EXERCISE REQUIREMENTS: Transcribe the data that follows in full. Leave out the pictures.

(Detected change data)
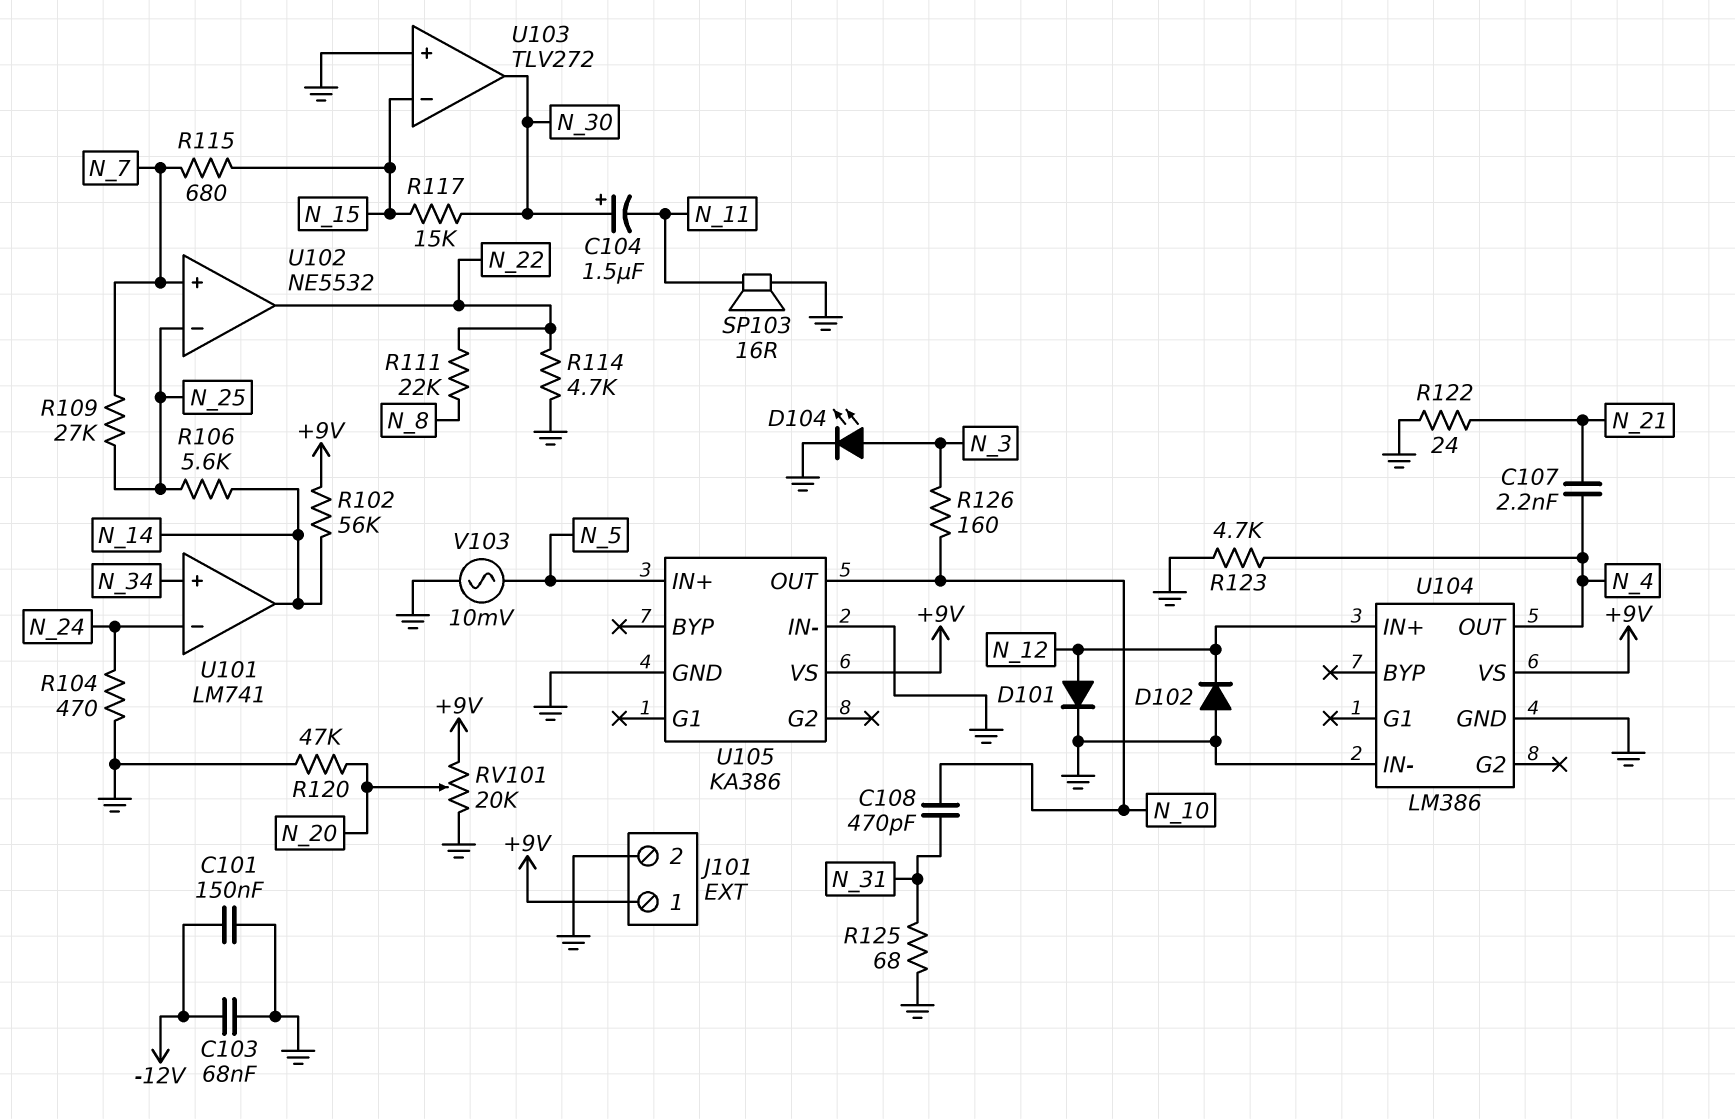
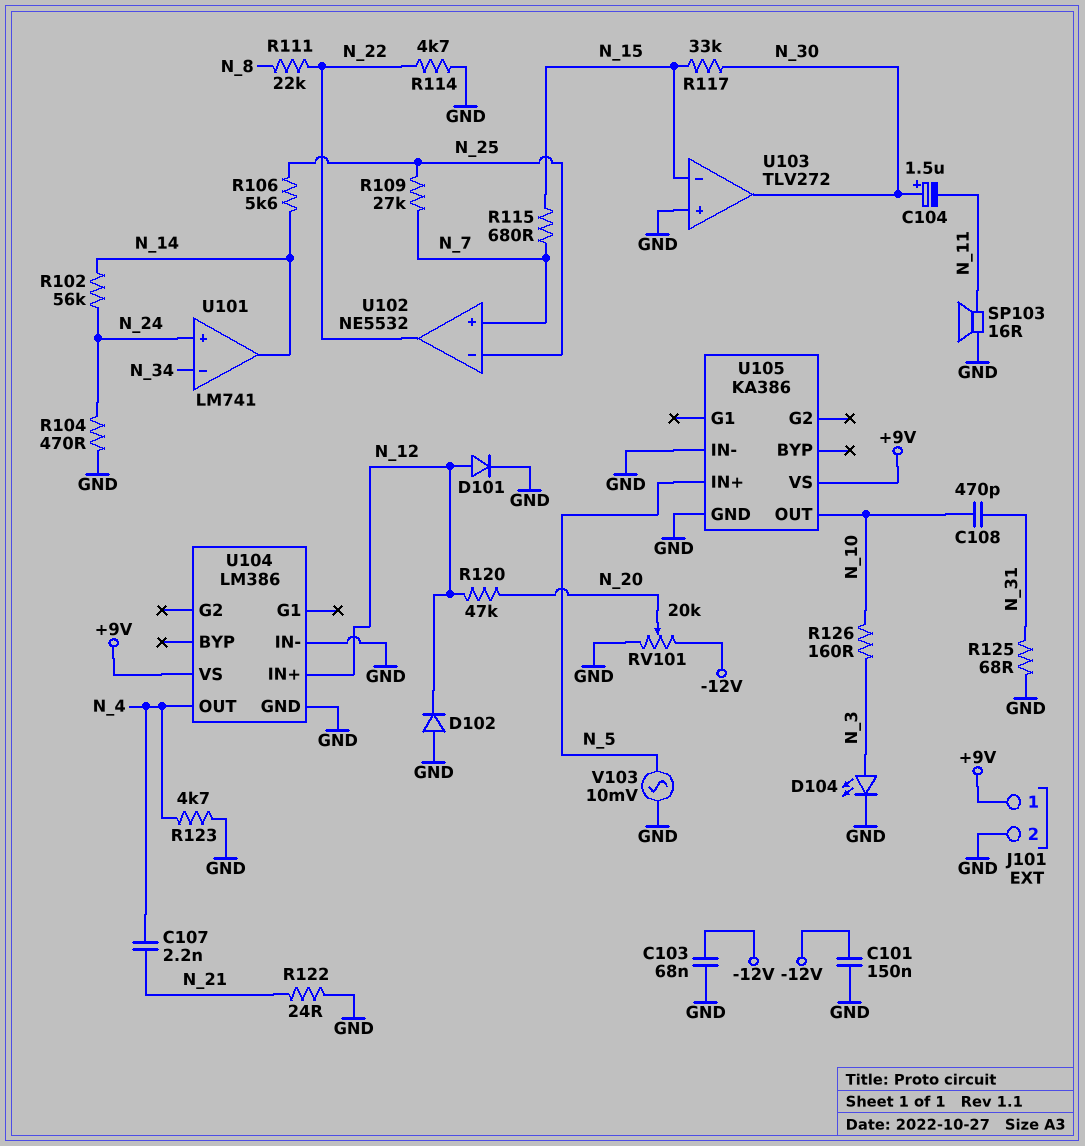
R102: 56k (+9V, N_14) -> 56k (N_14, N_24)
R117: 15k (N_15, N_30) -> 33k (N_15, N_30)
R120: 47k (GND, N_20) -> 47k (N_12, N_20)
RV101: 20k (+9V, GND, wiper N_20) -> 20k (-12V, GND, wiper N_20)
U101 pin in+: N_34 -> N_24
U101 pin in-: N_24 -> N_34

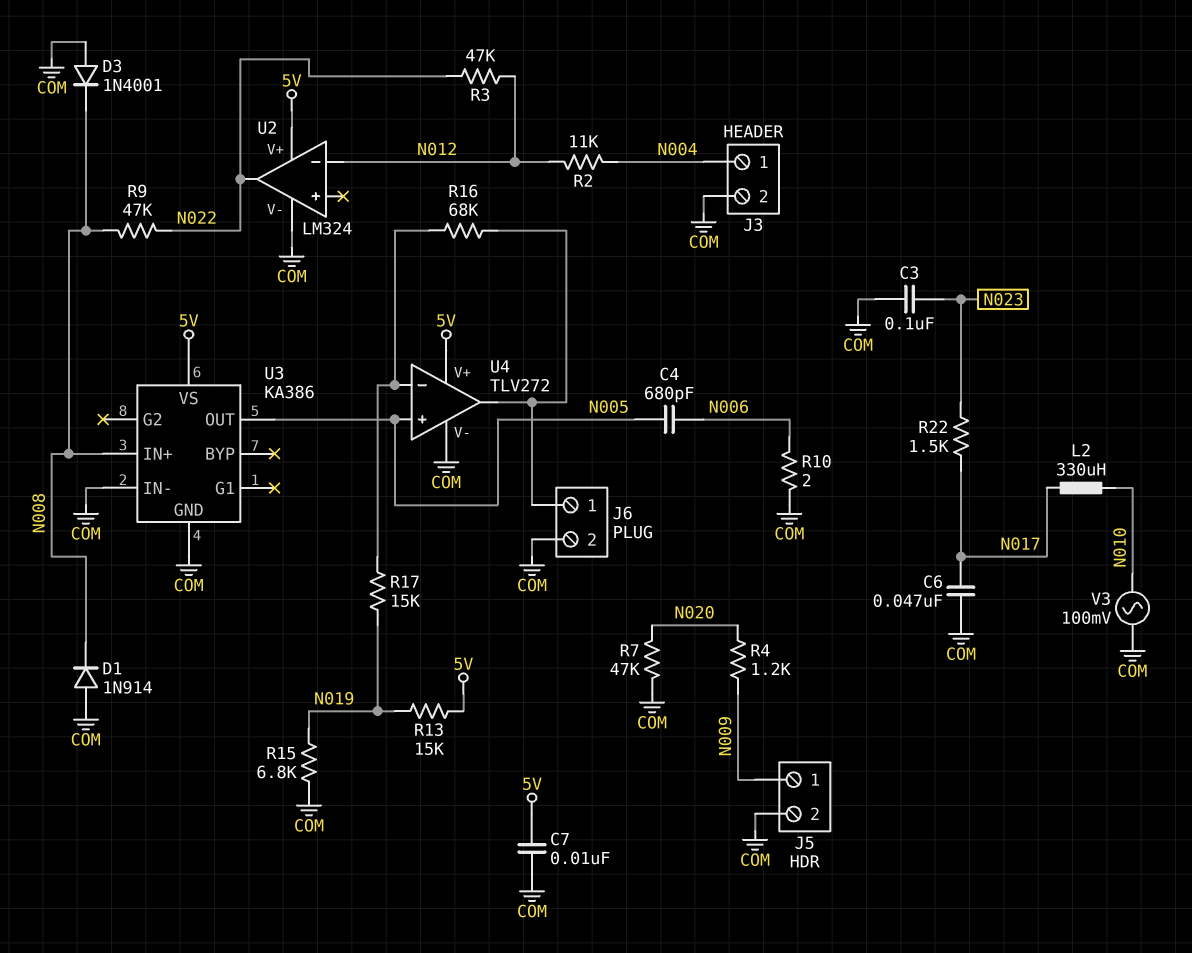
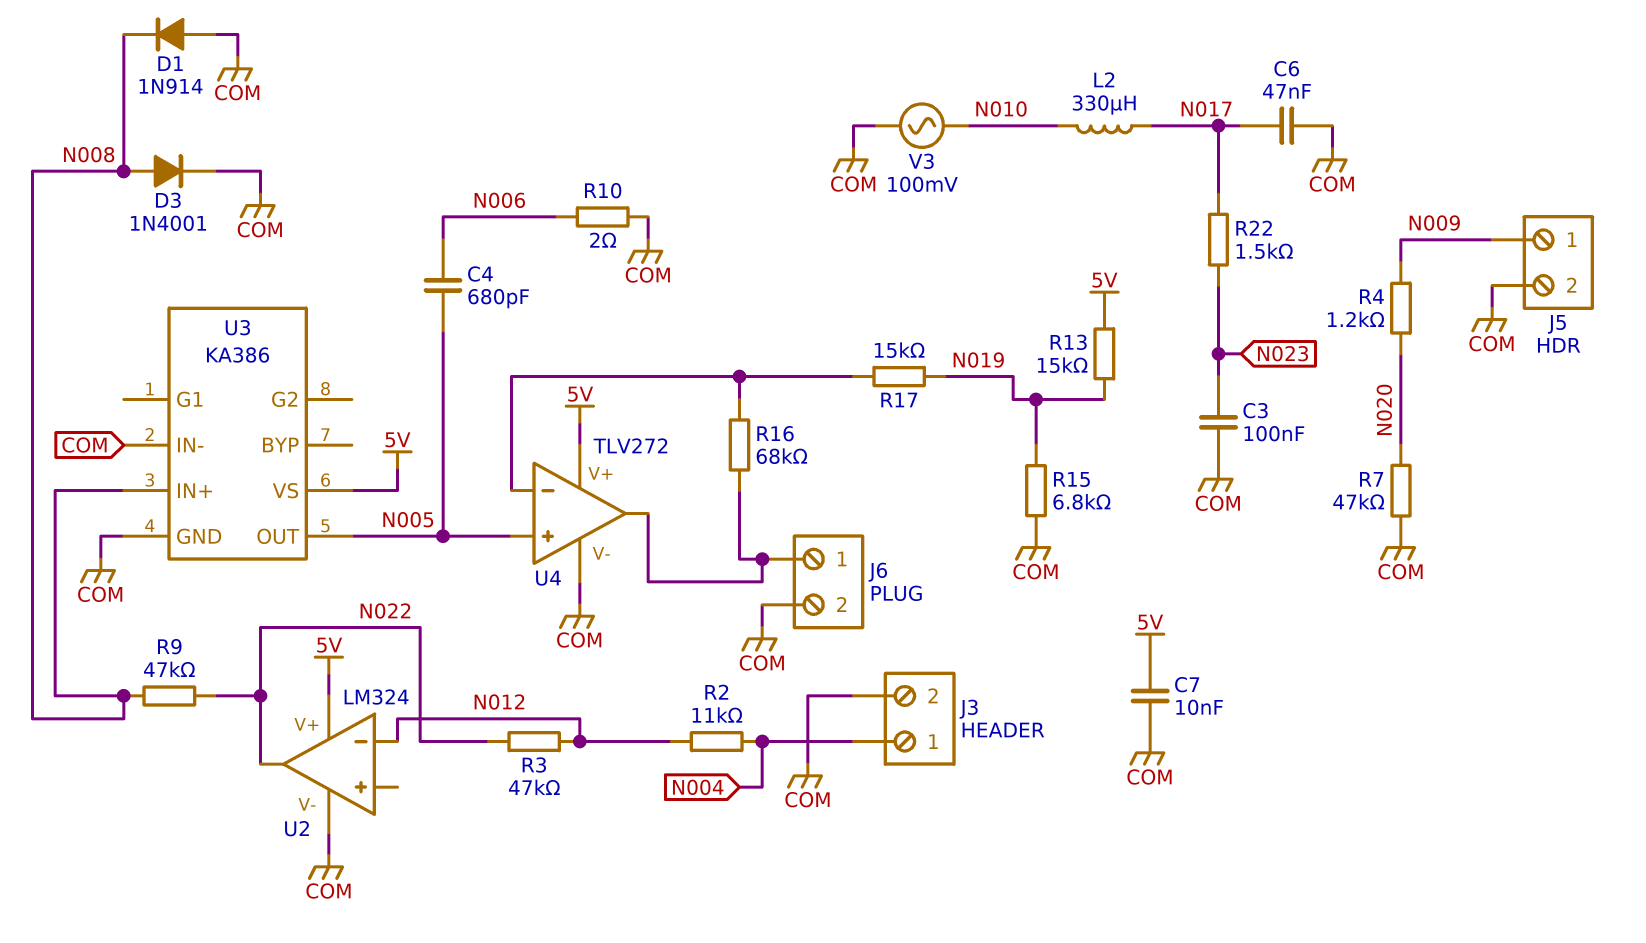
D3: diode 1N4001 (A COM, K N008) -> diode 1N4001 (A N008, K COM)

REPLY TO THE TASK:
R102: 56k (+9V, N_14) -> 56k (N_14, N_24)
R117: 15k (N_15, N_30) -> 33k (N_15, N_30)
R120: 47k (GND, N_20) -> 47k (N_12, N_20)
RV101: 20k (+9V, GND, wiper N_20) -> 20k (-12V, GND, wiper N_20)
U101 pin in+: N_34 -> N_24
U101 pin in-: N_24 -> N_34

D3: diode 1N4001 (A COM, K N008) -> diode 1N4001 (A N008, K COM)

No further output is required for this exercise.